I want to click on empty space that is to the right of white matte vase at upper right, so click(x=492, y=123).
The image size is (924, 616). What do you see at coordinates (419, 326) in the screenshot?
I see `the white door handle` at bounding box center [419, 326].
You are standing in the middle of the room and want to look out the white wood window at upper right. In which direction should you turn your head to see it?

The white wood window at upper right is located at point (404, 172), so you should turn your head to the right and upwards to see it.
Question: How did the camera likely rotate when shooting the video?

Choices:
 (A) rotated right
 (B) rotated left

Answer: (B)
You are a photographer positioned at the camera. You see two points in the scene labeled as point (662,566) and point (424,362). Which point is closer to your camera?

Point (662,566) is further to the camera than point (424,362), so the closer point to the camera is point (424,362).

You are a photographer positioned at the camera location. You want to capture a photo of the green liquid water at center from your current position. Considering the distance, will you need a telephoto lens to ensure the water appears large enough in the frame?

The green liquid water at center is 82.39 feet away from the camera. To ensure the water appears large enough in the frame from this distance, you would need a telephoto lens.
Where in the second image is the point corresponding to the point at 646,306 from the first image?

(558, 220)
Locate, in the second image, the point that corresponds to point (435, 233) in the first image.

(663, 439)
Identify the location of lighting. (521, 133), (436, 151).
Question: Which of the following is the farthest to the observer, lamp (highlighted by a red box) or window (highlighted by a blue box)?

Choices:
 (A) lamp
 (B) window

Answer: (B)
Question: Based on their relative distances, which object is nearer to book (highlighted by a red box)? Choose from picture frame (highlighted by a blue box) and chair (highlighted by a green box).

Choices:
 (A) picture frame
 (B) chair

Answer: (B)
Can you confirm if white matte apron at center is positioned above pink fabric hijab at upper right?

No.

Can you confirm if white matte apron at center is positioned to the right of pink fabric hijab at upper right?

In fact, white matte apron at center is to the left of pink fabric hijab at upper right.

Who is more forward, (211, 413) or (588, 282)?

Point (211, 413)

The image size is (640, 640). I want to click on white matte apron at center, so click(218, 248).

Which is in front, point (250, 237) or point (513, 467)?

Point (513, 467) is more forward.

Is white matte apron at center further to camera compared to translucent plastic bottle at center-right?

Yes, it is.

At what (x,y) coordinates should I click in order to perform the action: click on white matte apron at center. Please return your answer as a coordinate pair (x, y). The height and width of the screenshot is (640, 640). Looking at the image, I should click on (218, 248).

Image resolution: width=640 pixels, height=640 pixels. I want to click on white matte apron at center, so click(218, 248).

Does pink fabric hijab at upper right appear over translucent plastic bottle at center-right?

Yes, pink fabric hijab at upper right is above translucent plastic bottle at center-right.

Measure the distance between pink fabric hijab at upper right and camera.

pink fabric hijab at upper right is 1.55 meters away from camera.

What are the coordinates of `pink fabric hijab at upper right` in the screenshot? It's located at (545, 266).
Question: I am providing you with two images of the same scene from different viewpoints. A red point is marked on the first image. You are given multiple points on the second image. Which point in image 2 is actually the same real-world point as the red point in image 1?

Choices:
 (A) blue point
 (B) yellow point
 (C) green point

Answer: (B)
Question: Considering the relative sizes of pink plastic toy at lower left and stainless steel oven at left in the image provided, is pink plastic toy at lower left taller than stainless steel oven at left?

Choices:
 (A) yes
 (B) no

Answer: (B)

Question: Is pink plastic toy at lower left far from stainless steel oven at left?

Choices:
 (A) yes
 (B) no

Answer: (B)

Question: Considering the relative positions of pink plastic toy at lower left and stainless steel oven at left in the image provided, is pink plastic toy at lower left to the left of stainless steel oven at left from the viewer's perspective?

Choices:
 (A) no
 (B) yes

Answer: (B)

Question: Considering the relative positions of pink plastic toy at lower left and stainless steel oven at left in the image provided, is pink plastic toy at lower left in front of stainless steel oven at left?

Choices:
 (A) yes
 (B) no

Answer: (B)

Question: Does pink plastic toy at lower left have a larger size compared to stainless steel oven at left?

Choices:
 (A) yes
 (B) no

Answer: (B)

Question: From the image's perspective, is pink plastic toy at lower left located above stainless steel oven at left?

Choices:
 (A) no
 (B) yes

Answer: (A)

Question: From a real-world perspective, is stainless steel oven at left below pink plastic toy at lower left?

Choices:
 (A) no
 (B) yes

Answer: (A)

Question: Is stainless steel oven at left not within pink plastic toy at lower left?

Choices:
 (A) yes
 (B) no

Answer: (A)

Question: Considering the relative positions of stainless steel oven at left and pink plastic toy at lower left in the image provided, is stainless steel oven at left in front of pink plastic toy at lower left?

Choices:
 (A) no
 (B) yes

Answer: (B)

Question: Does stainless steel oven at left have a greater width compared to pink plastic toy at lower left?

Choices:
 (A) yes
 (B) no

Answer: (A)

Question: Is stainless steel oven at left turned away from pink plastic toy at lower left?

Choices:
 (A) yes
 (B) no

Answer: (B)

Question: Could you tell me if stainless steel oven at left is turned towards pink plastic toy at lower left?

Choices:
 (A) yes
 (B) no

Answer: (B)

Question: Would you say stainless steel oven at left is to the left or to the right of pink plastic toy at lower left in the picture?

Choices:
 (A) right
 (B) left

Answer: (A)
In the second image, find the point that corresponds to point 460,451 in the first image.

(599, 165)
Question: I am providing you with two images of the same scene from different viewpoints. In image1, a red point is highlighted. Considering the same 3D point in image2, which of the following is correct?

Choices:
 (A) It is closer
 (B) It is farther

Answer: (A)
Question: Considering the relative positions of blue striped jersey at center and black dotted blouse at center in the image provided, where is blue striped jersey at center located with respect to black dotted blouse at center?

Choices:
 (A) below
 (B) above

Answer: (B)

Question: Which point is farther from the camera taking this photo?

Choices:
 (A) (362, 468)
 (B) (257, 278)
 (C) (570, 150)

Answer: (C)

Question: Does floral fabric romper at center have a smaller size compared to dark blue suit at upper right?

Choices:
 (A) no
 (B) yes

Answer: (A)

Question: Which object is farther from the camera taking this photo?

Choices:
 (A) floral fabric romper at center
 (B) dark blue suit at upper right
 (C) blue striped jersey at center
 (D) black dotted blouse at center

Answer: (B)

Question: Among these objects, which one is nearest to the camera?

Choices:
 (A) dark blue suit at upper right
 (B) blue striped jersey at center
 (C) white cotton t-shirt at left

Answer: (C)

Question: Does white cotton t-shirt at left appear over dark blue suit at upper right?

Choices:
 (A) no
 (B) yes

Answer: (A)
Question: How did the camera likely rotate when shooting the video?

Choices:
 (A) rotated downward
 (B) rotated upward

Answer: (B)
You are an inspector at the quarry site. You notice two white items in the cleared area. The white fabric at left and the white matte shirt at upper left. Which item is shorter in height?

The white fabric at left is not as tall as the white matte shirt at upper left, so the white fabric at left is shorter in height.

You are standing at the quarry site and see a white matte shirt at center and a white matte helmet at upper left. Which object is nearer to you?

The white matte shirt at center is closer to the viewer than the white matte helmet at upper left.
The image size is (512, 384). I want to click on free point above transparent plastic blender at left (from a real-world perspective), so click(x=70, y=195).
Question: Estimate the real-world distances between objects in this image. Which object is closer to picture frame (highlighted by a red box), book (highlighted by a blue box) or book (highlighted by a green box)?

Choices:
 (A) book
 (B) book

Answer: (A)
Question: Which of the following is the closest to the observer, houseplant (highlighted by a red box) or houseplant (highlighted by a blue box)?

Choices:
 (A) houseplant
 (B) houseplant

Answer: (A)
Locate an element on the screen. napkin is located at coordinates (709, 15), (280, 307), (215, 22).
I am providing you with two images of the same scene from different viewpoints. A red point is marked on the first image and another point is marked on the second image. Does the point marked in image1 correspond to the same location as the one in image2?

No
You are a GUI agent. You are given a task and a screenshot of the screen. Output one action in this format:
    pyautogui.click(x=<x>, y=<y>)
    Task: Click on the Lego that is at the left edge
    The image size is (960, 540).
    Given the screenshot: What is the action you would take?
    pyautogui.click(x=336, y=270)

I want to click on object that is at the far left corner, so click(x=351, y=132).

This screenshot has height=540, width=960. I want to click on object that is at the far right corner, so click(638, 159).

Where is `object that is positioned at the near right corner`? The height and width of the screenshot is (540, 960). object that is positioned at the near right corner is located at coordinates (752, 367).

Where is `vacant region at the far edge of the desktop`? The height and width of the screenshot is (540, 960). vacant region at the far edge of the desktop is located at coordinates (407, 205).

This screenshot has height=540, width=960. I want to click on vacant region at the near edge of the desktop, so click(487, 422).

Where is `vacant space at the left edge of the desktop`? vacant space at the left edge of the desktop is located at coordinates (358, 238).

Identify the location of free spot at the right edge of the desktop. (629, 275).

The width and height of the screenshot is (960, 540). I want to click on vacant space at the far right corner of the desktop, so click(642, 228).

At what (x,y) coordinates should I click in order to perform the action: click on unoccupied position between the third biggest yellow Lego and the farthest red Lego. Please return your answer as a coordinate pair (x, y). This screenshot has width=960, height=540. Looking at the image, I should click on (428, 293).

--------------------------------

__Short task__: Lay out the lines of the records above as a numbered list, from the line with "so click(638, 159)." up to and including the line with "coordinates (407, 205).". Leave out blank lines.

__Task result__:
1. This screenshot has height=540, width=960. I want to click on object that is at the far right corner, so click(638, 159).
2. Where is `object that is positioned at the near right corner`? The height and width of the screenshot is (540, 960). object that is positioned at the near right corner is located at coordinates (752, 367).
3. Where is `vacant region at the far edge of the desktop`? The height and width of the screenshot is (540, 960). vacant region at the far edge of the desktop is located at coordinates (407, 205).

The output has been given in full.